▶ Your assignment
From the entries that follow, copy every line with the word "degrees".
--- Provided records ---
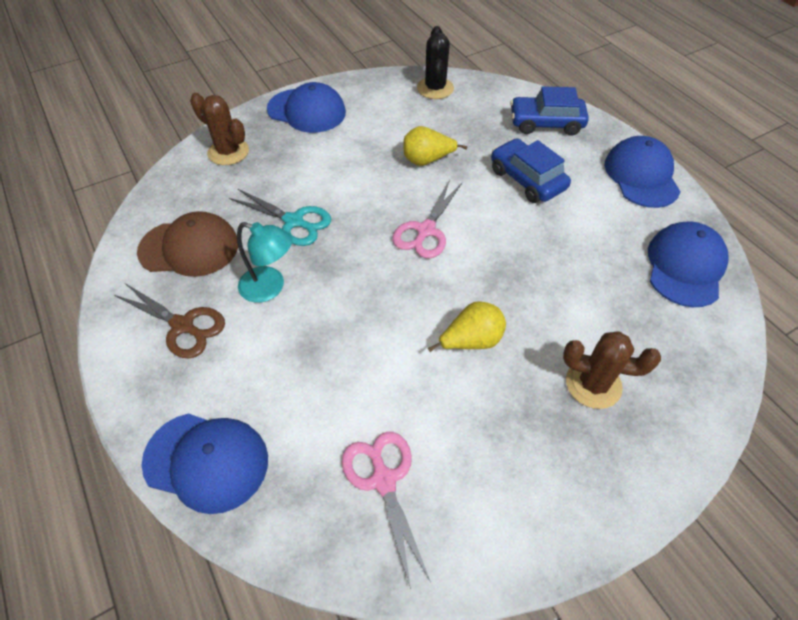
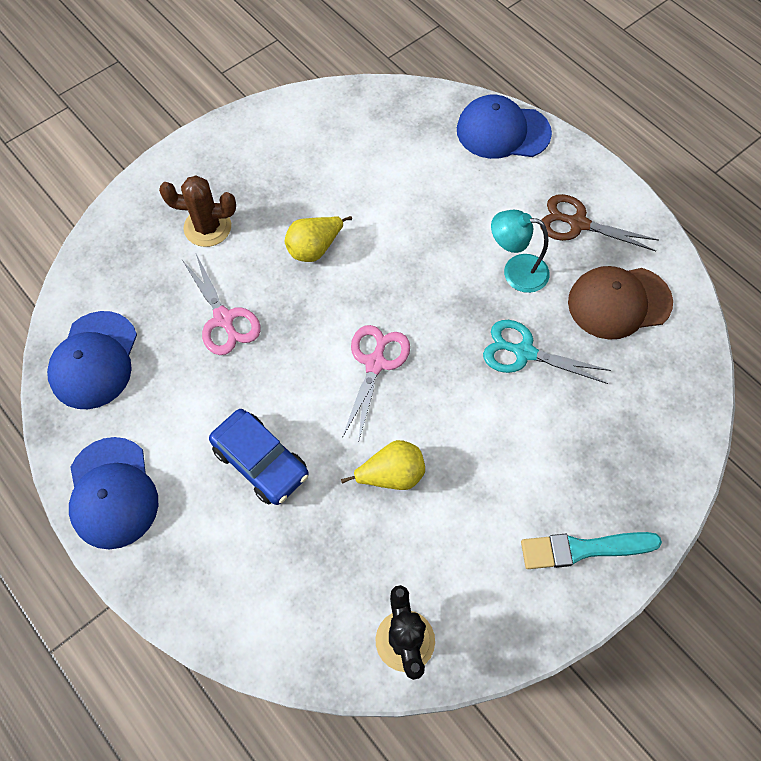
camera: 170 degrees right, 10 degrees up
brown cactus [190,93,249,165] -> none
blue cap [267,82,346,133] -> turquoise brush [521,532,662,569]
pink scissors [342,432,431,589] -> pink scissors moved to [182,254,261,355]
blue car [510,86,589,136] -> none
---
--- Provided records ---
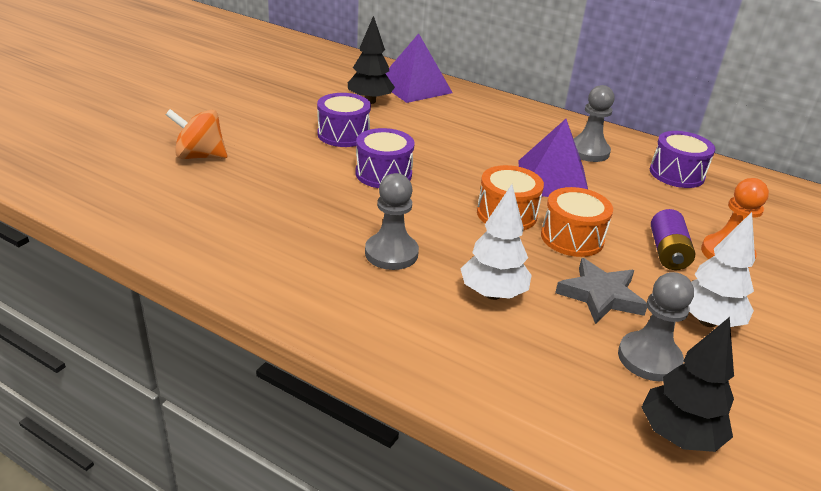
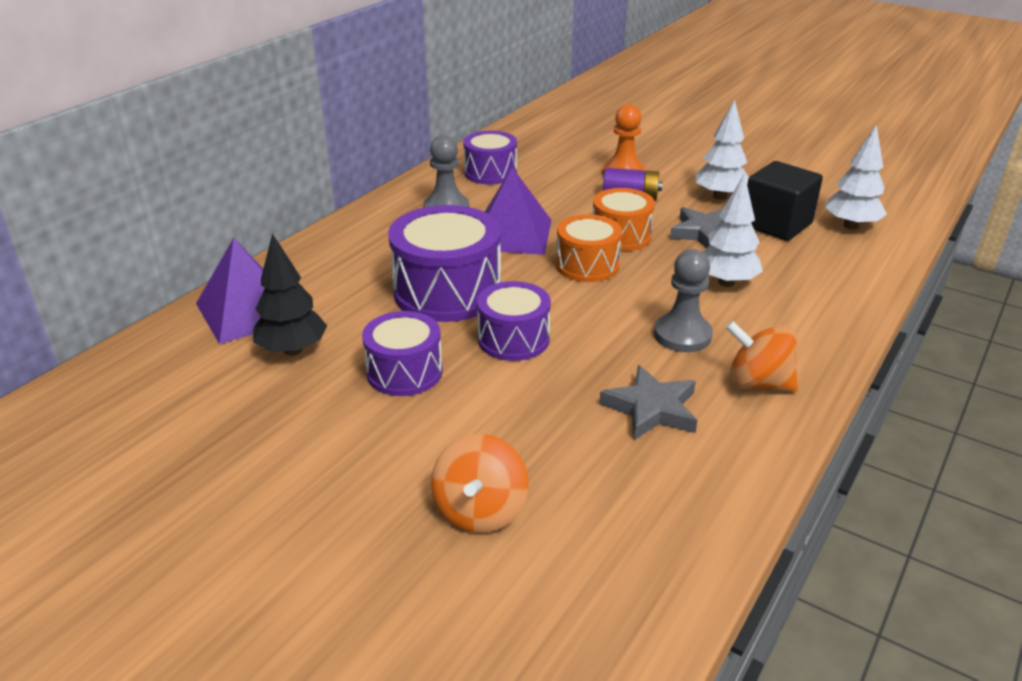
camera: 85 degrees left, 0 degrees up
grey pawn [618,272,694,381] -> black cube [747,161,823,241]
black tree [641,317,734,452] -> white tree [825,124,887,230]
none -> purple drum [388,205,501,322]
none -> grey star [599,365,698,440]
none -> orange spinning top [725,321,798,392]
---
▶ Expected answer
camera: 170 degrees right, 10 degrees up
camera: 85 degrees left, 0 degrees up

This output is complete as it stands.